*WHAT TO WORK ON*: From the line containing "U7: XOR CD4070" through the final line of the records, reproduce every line exactly.

*GIVEN DATA*:
====
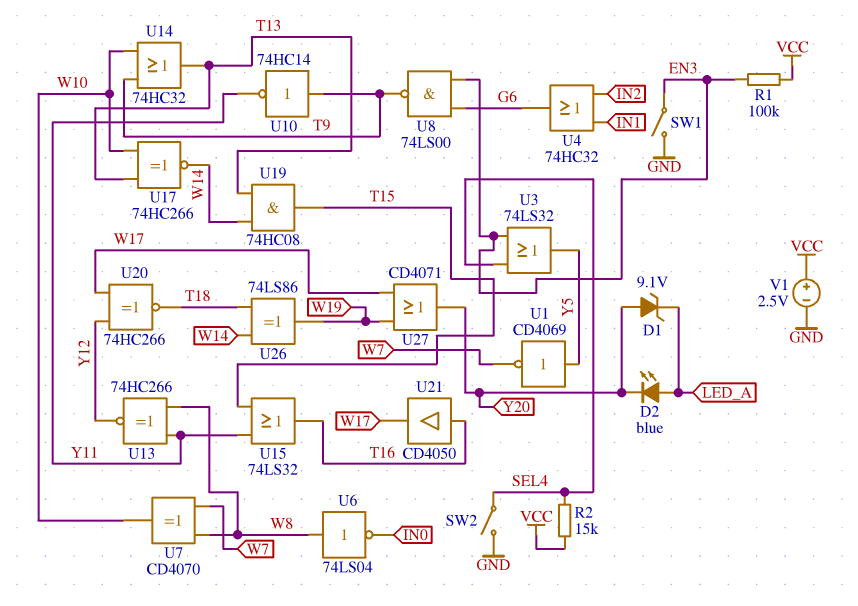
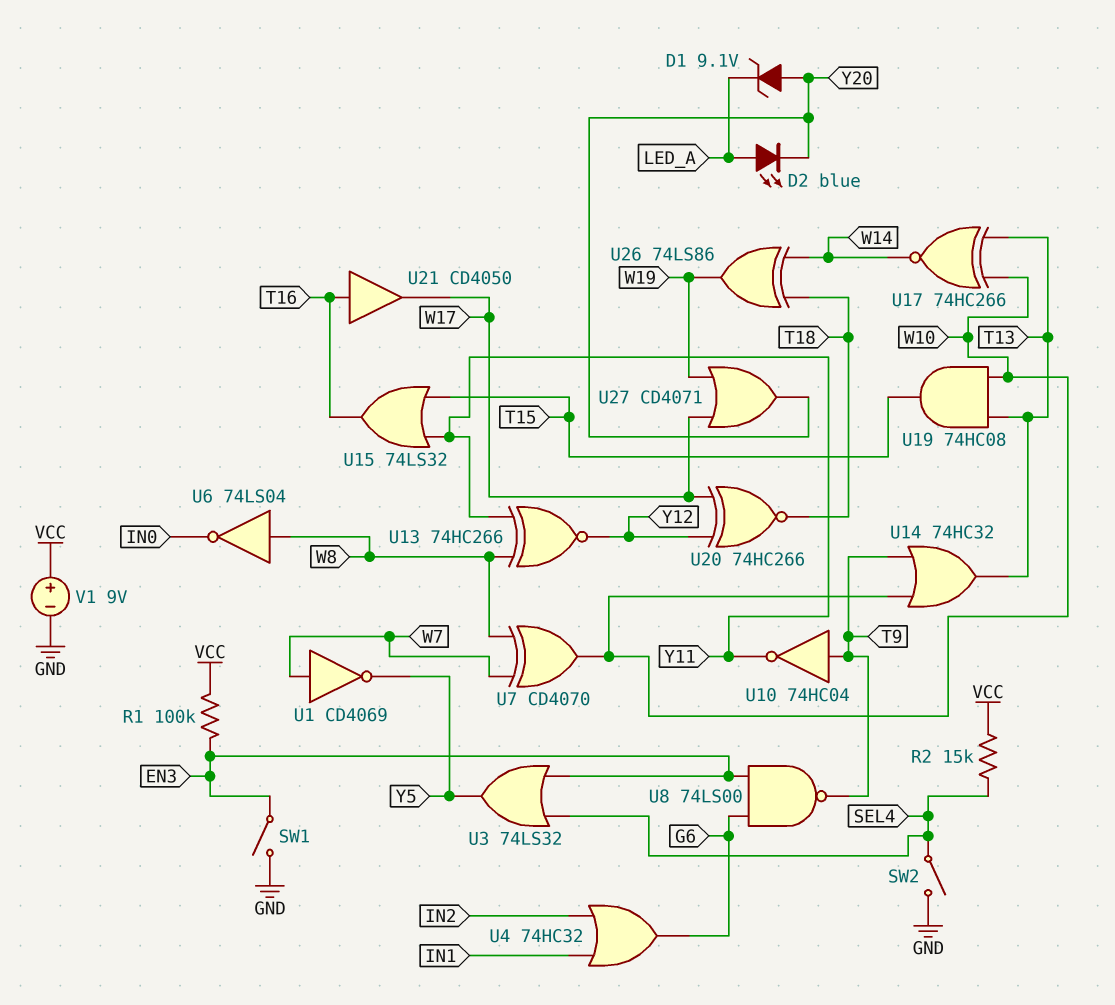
U1: NOT CD4069 (in Y5, out W7) -> NOT CD4069 (in W7, out Y5)
U10: NOT 74HC14 (in T9, out Y11) -> NOT 74HC04 (in T9, out Y11)
U19: AND 74HC08 (in T13, in W14, out T15) -> AND 74HC08 (in T13, in W10, out T15)
V1: 2.5V (plus VCC, minus GND) -> 9V (plus VCC, minus GND)

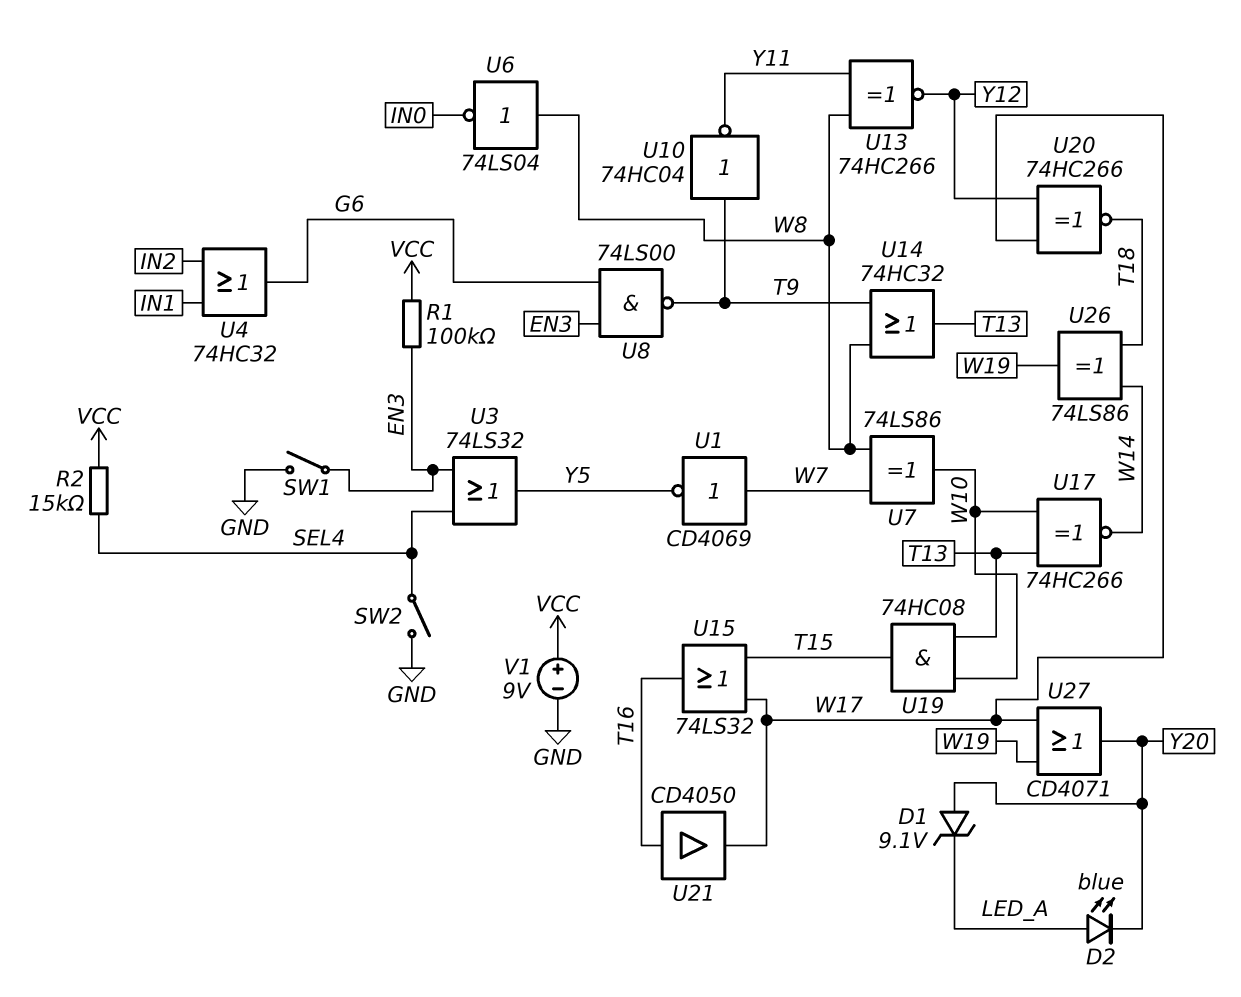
U7: XOR CD4070 (in W7, in W8, out W10) -> XOR 74LS86 (in W7, in W8, out W10)
U14: OR 74HC32 (in T9, in W10, out T13) -> OR 74HC32 (in T9, in W8, out T13)
U15: OR 74LS32 (in T15, in Y11, out T16) -> OR 74LS32 (in T15, in W17, out T16)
====
*ANSWER BELOW*:
U7: XOR CD4070 (in W7, in W8, out W10) -> XOR 74LS86 (in W7, in W8, out W10)
U14: OR 74HC32 (in T9, in W10, out T13) -> OR 74HC32 (in T9, in W8, out T13)
U15: OR 74LS32 (in T15, in Y11, out T16) -> OR 74LS32 (in T15, in W17, out T16)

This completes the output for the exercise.